_Data records_
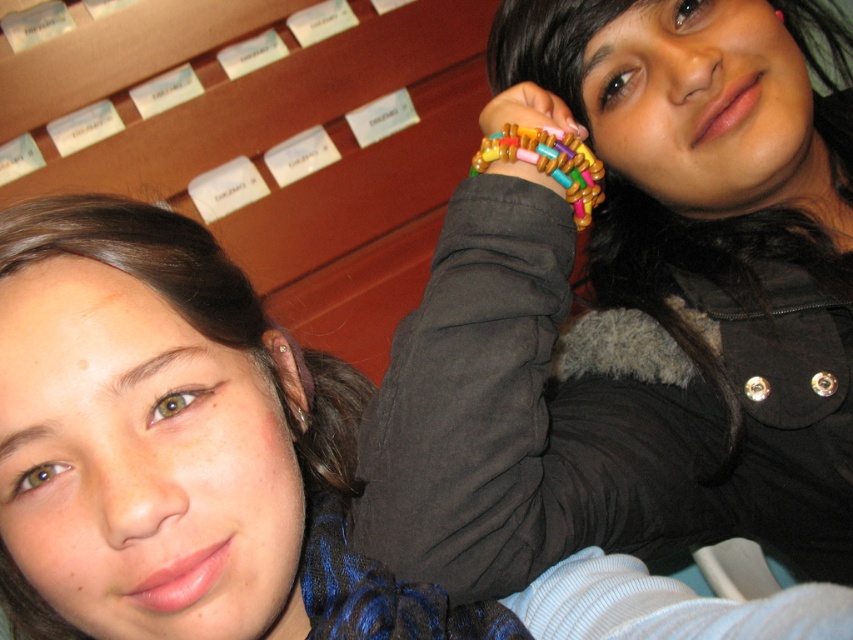
Can you confirm if multicolored beaded bracelet at upper right is positioned to the left of matte black jacket at upper right?

Incorrect, multicolored beaded bracelet at upper right is not on the left side of matte black jacket at upper right.

Which of these two, multicolored beaded bracelet at upper right or matte black jacket at upper right, stands shorter?

matte black jacket at upper right

Describe the element at coordinates (634, 310) in the screenshot. The width and height of the screenshot is (853, 640). I see `multicolored beaded bracelet at upper right` at that location.

This screenshot has width=853, height=640. Find the location of `multicolored beaded bracelet at upper right`. multicolored beaded bracelet at upper right is located at coordinates (634, 310).

Is the position of wooden beads at upper center less distant than that of beaded bracelet at center?

Yes, wooden beads at upper center is closer to the viewer.

Between wooden beads at upper center and beaded bracelet at center, which one has more height?

With more height is wooden beads at upper center.

Locate an element on the screen. Image resolution: width=853 pixels, height=640 pixels. wooden beads at upper center is located at coordinates (548, 163).

Where is `wooden beads at upper center`? The height and width of the screenshot is (640, 853). wooden beads at upper center is located at coordinates (548, 163).

Between multicolored beaded bracelet at upper right and wooden beads at upper center, which one is positioned lower?

Positioned lower is multicolored beaded bracelet at upper right.

Measure the distance between point [465,577] and camera.

Point [465,577] is 21.39 inches from camera.

Who is more forward, (465, 312) or (578, 209)?

Point (465, 312) is more forward.

At what (x,y) coordinates should I click in order to perform the action: click on multicolored beaded bracelet at upper right. Please return your answer as a coordinate pair (x, y). The image size is (853, 640). Looking at the image, I should click on (634, 310).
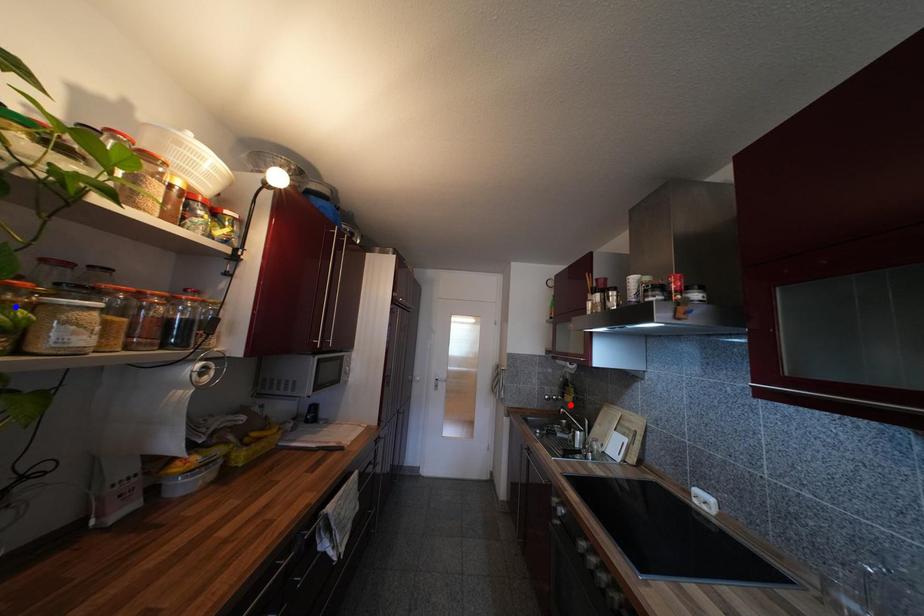
Question: Which of the two points in the image is closer to the camera?

Choices:
 (A) Blue point is closer.
 (B) Red point is closer.

Answer: (A)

_Your task_
Present the lines of the records as a numbered list, starting with the line that contains "Between wooden beads" and going on through the line that contains "The height and", and leave out any blank lines.

_Written reply_
1. Between wooden beads at upper center and beaded bracelet at center, which one has more height?
2. With more height is wooden beads at upper center.
3. Locate an element on the screen. Image resolution: width=853 pixels, height=640 pixels. wooden beads at upper center is located at coordinates (548, 163).
4. Where is `wooden beads at upper center`? The height and width of the screenshot is (640, 853). wooden beads at upper center is located at coordinates (548, 163).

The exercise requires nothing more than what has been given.